■ **Scene images with change listings**

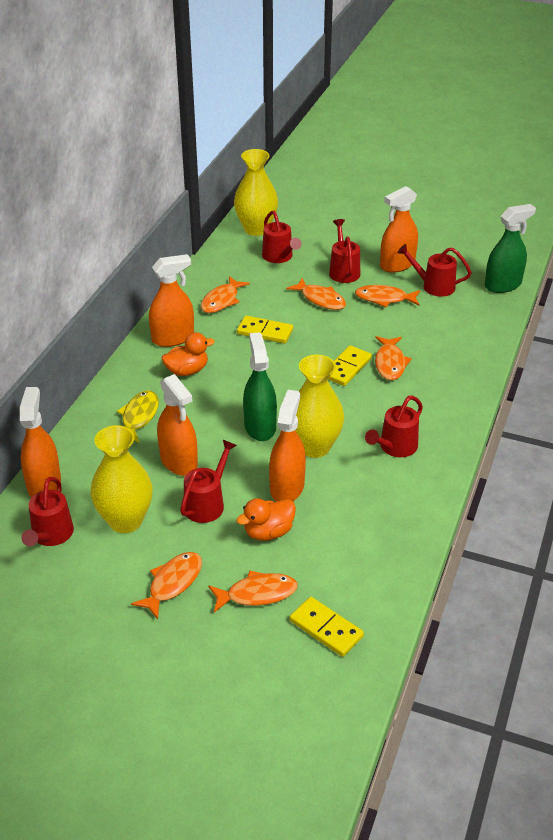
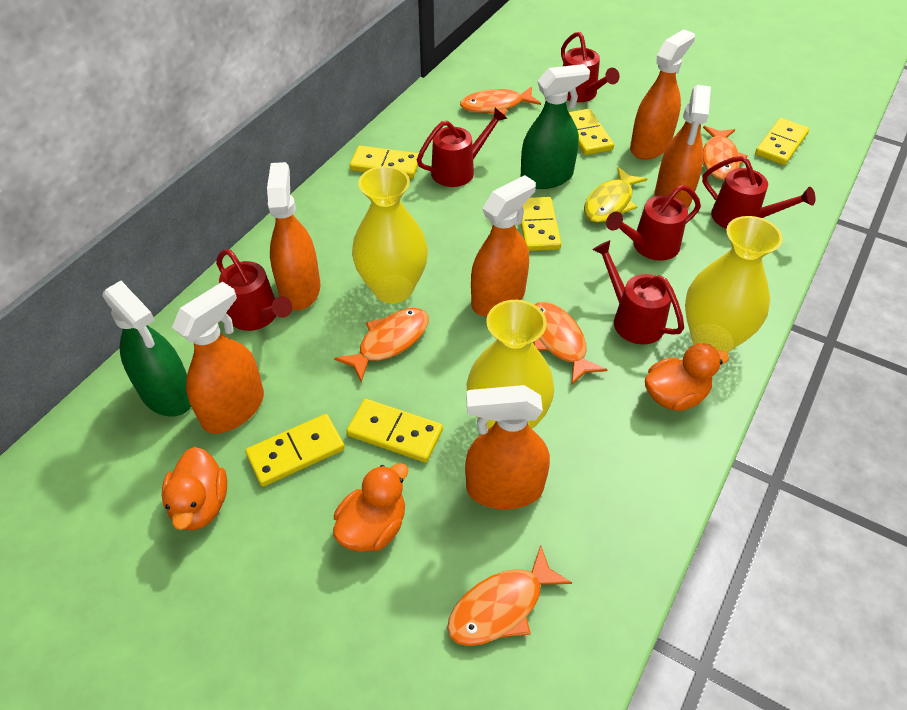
orange duck: 2 -> 3
orange fish: 6 -> 5
orange spray bottle: 5 -> 6
yellow domino: 3 -> 6

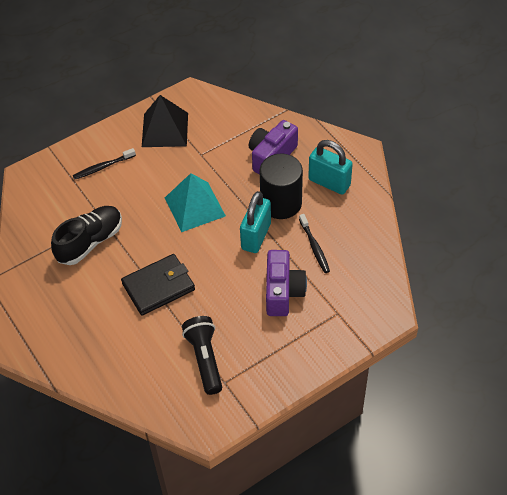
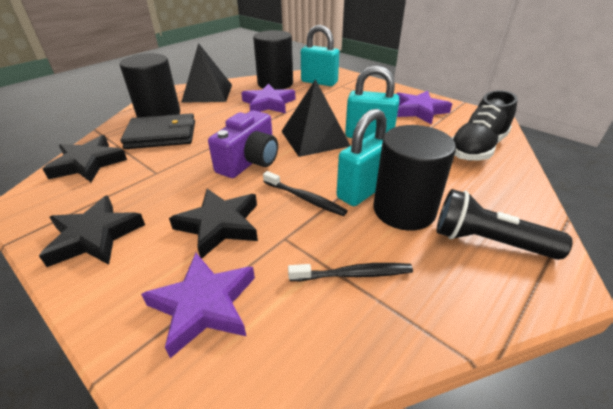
black cylinder: 1 -> 3
black pyramid: 1 -> 2
black star: 0 -> 3
purple camera: 2 -> 1
purple star: 0 -> 3
turquoise padlock: 2 -> 3
turquoise pyramid: 1 -> 0

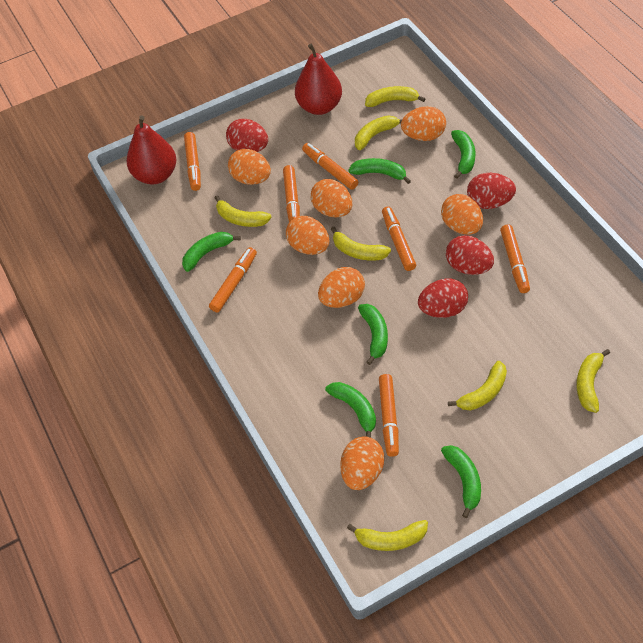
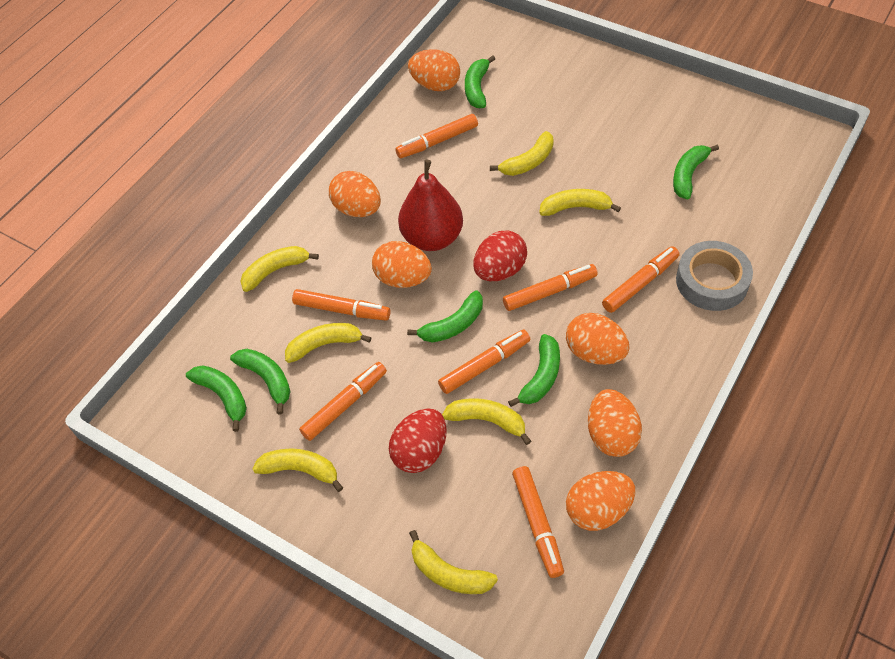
grey tape: 0 -> 1
orange egg: 7 -> 6
red egg: 4 -> 2
red pear: 2 -> 1

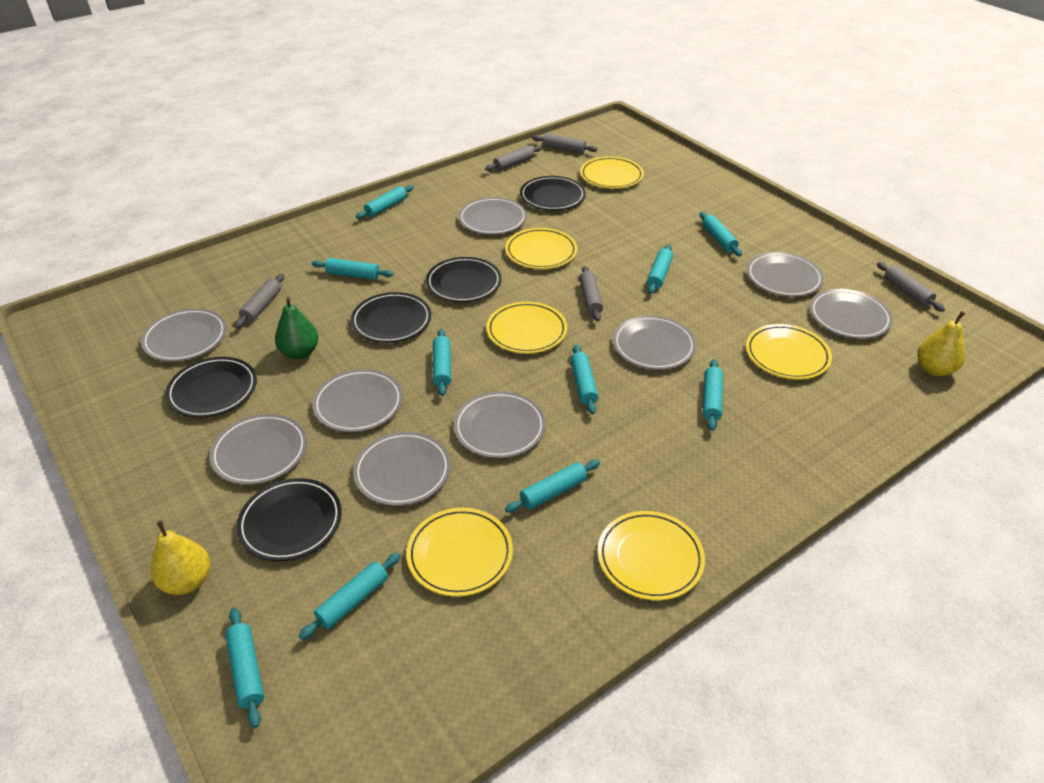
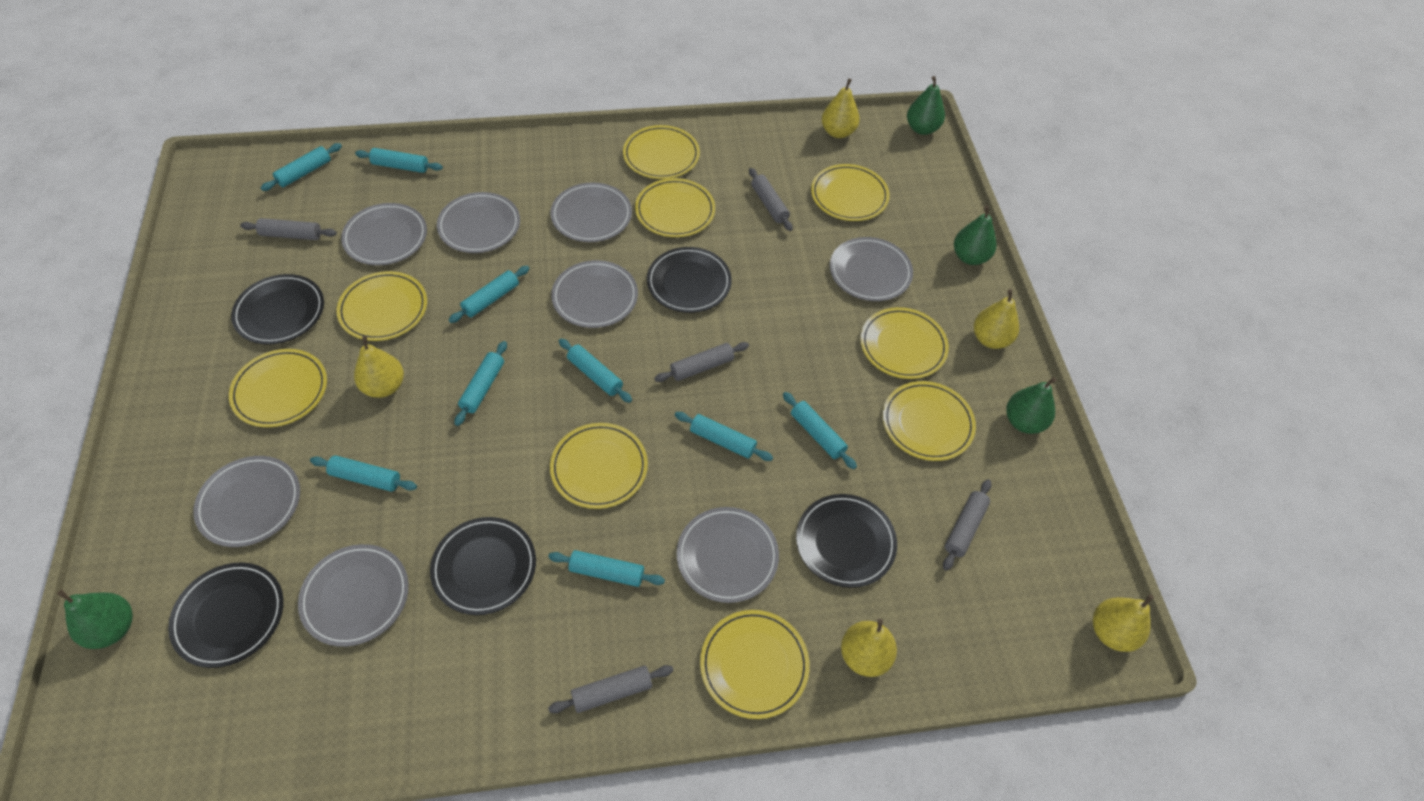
green pear: 1 -> 4
grey plate: 9 -> 8
turquoise rolling pin: 10 -> 9
yellow pear: 2 -> 5
yellow plate: 6 -> 9

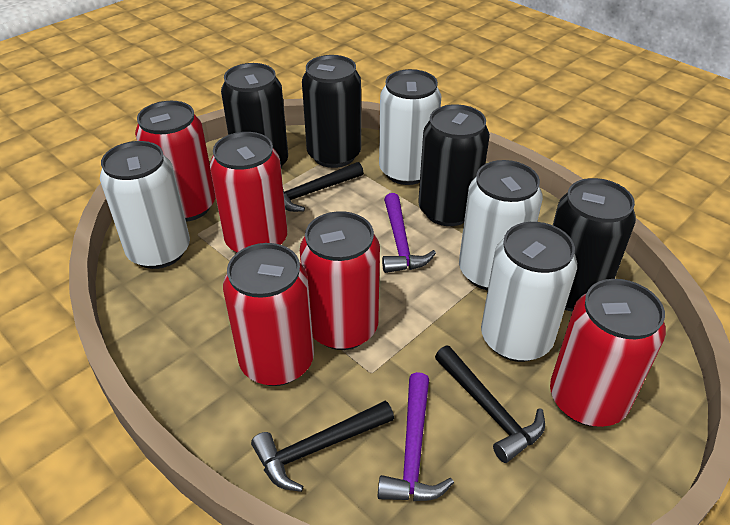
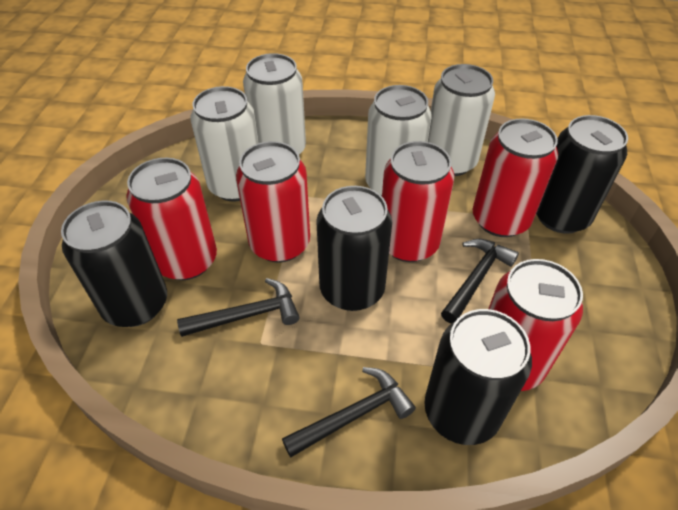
purple hammer: 2 -> 0

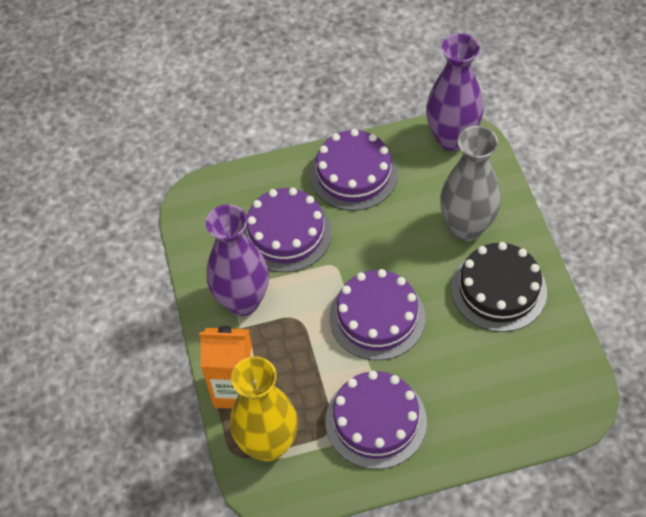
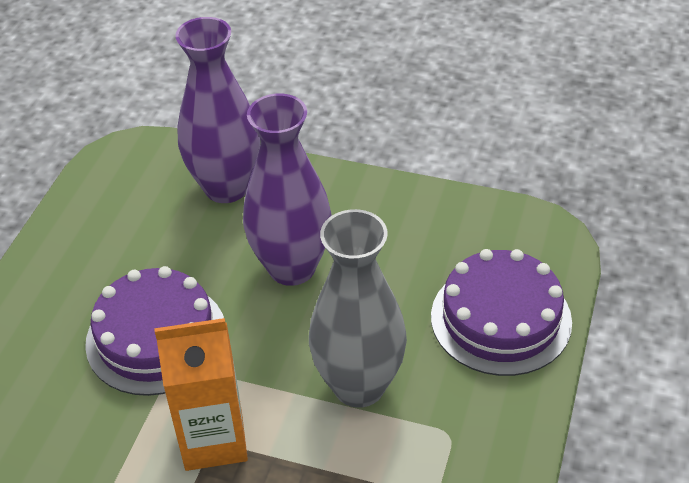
black cake: 1 -> 0
purple cake: 4 -> 2
yellow vase: 1 -> 0

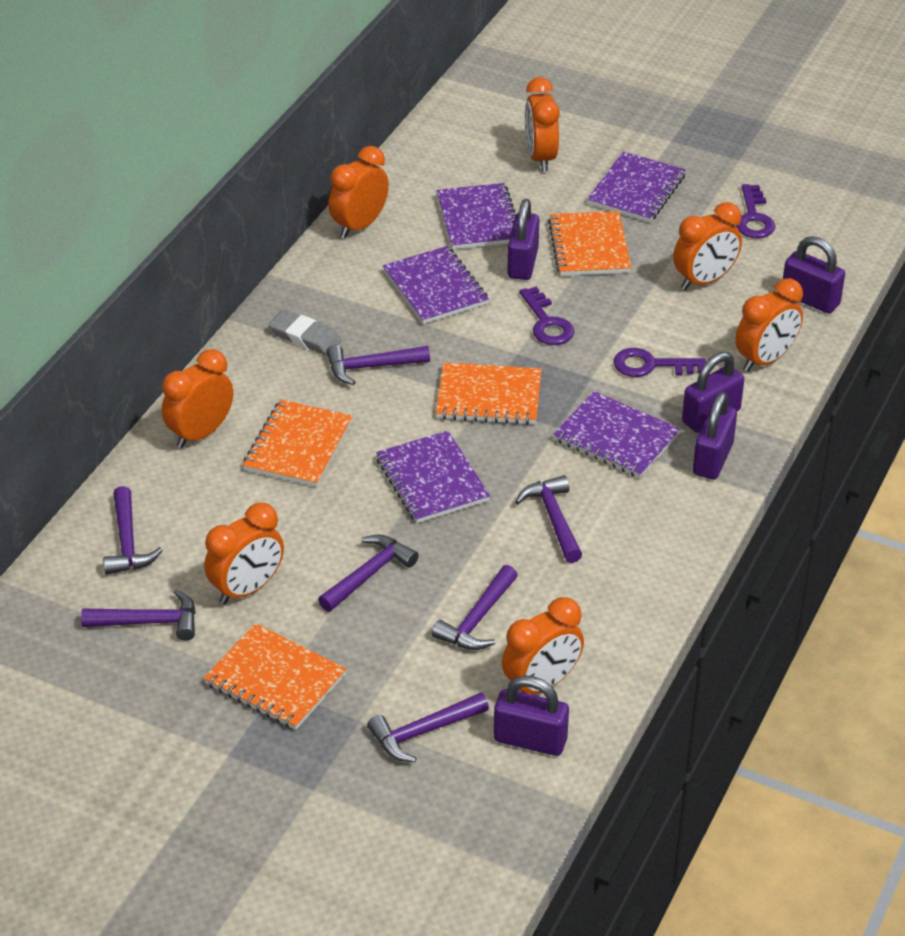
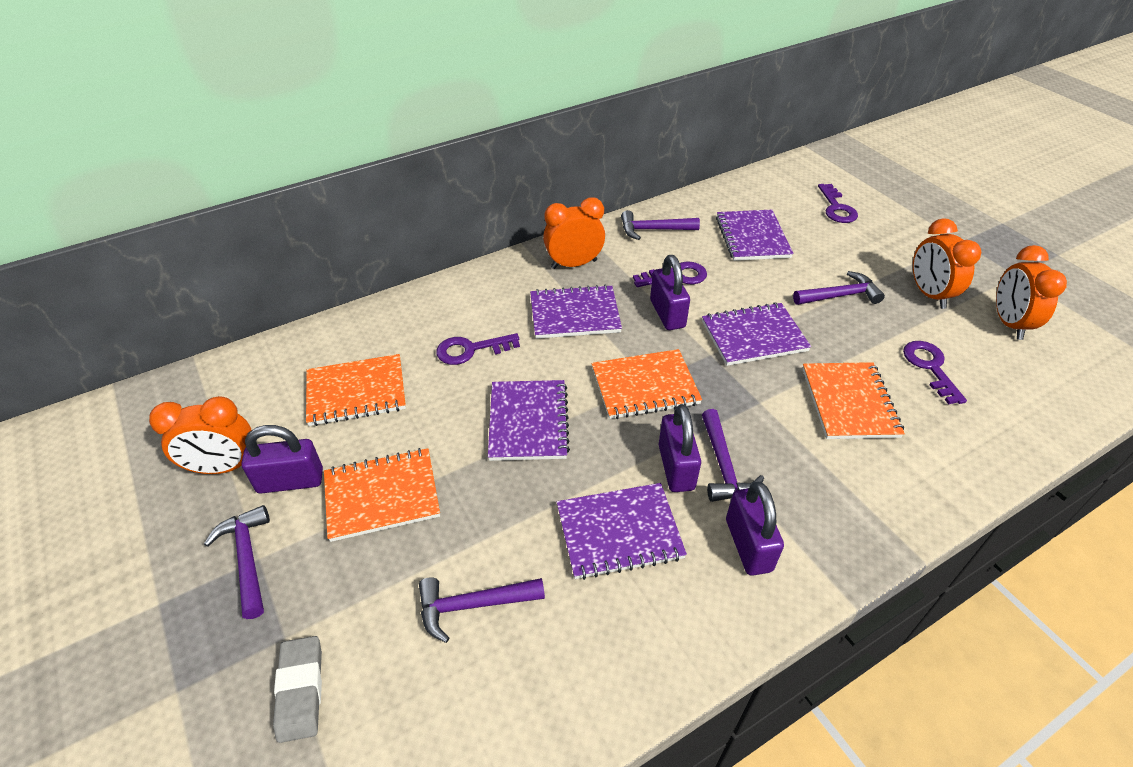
orange clock: 7 -> 4
purple hammer: 7 -> 5
purple key: 3 -> 4
purple padlock: 5 -> 4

■ **WHAT TO WORK ON**
Pictures are to be left out; all other data must be returned exactly.

■ **WRITTEN ANSWER**
orange duck: 2 -> 3
orange fish: 6 -> 5
orange spray bottle: 5 -> 6
yellow domino: 3 -> 6

black cylinder: 1 -> 3
black pyramid: 1 -> 2
black star: 0 -> 3
purple camera: 2 -> 1
purple star: 0 -> 3
turquoise padlock: 2 -> 3
turquoise pyramid: 1 -> 0

grey tape: 0 -> 1
orange egg: 7 -> 6
red egg: 4 -> 2
red pear: 2 -> 1

green pear: 1 -> 4
grey plate: 9 -> 8
turquoise rolling pin: 10 -> 9
yellow pear: 2 -> 5
yellow plate: 6 -> 9

purple hammer: 2 -> 0

black cake: 1 -> 0
purple cake: 4 -> 2
yellow vase: 1 -> 0

orange clock: 7 -> 4
purple hammer: 7 -> 5
purple key: 3 -> 4
purple padlock: 5 -> 4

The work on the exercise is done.